(Object correspondence data)
------------------------------------------------------------

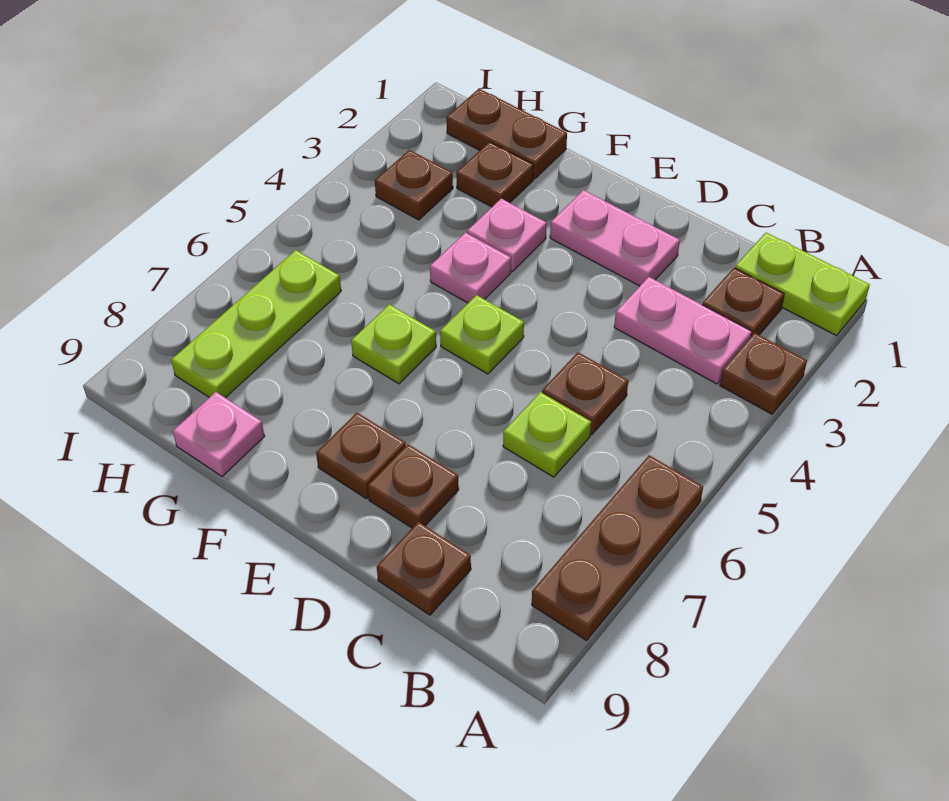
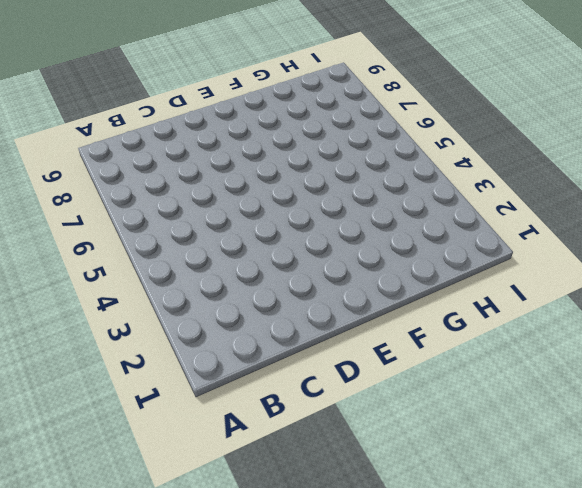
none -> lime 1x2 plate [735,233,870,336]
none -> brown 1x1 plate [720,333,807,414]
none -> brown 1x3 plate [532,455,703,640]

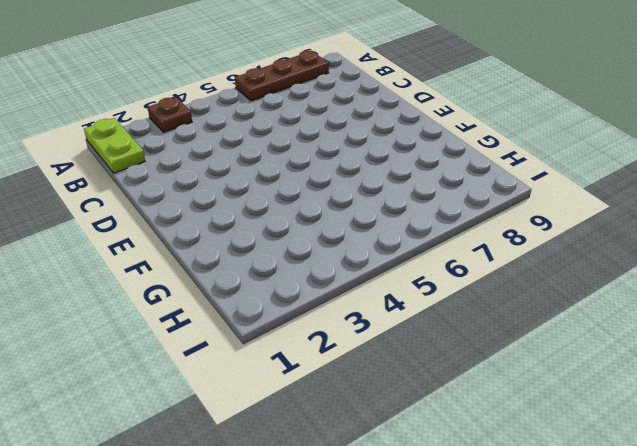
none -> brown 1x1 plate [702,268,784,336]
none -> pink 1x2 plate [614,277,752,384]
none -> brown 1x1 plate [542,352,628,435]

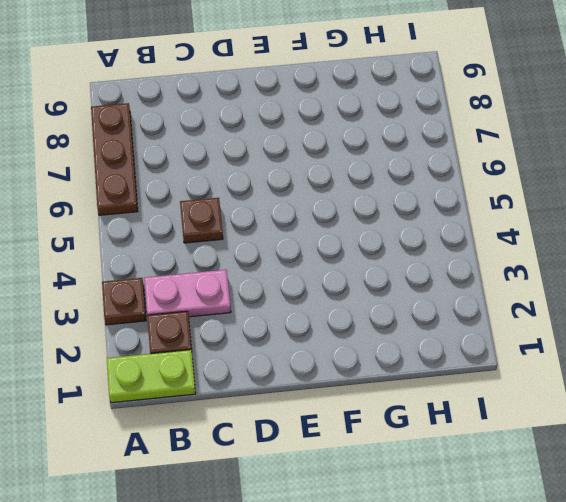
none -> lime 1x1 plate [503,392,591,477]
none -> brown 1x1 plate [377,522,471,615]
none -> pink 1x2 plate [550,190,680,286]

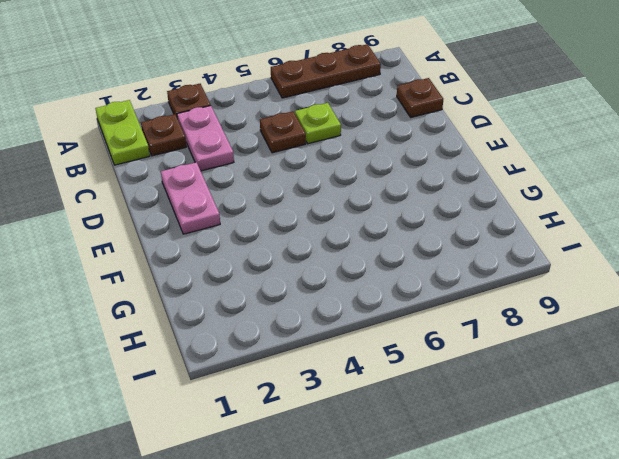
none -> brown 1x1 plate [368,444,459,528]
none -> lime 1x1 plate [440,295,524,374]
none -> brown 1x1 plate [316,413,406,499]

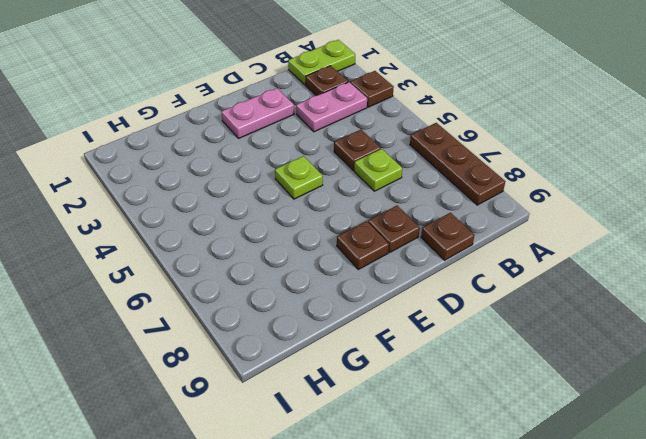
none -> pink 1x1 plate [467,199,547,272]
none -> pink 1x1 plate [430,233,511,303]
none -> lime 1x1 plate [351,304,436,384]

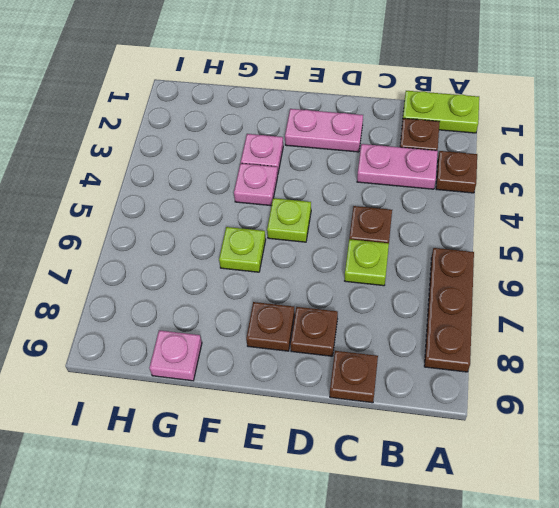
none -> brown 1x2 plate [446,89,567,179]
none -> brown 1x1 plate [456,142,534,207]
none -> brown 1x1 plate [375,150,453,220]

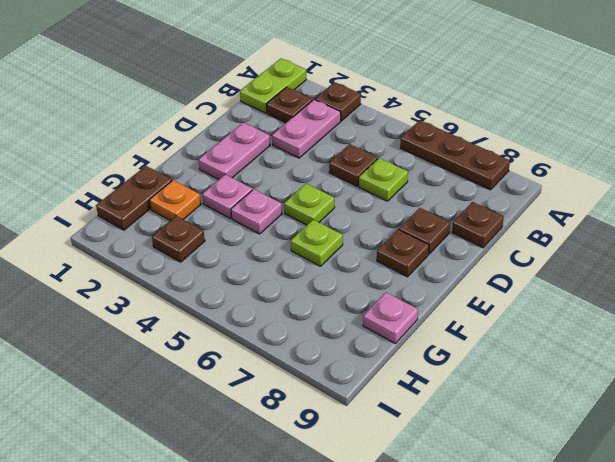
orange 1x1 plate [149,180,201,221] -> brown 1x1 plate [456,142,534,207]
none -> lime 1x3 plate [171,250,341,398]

------------------------------------------------------------

*Requirement*
Nothing but the pictures is to be left out; repeat the data exactly.

*Your response*
none -> lime 1x2 plate [735,233,870,336]
none -> brown 1x1 plate [720,333,807,414]
none -> brown 1x3 plate [532,455,703,640]

none -> brown 1x1 plate [702,268,784,336]
none -> pink 1x2 plate [614,277,752,384]
none -> brown 1x1 plate [542,352,628,435]

none -> lime 1x1 plate [503,392,591,477]
none -> brown 1x1 plate [377,522,471,615]
none -> pink 1x2 plate [550,190,680,286]

none -> brown 1x1 plate [368,444,459,528]
none -> lime 1x1 plate [440,295,524,374]
none -> brown 1x1 plate [316,413,406,499]

none -> pink 1x1 plate [467,199,547,272]
none -> pink 1x1 plate [430,233,511,303]
none -> lime 1x1 plate [351,304,436,384]

none -> brown 1x2 plate [446,89,567,179]
none -> brown 1x1 plate [456,142,534,207]
none -> brown 1x1 plate [375,150,453,220]

orange 1x1 plate [149,180,201,221] -> brown 1x1 plate [456,142,534,207]
none -> lime 1x3 plate [171,250,341,398]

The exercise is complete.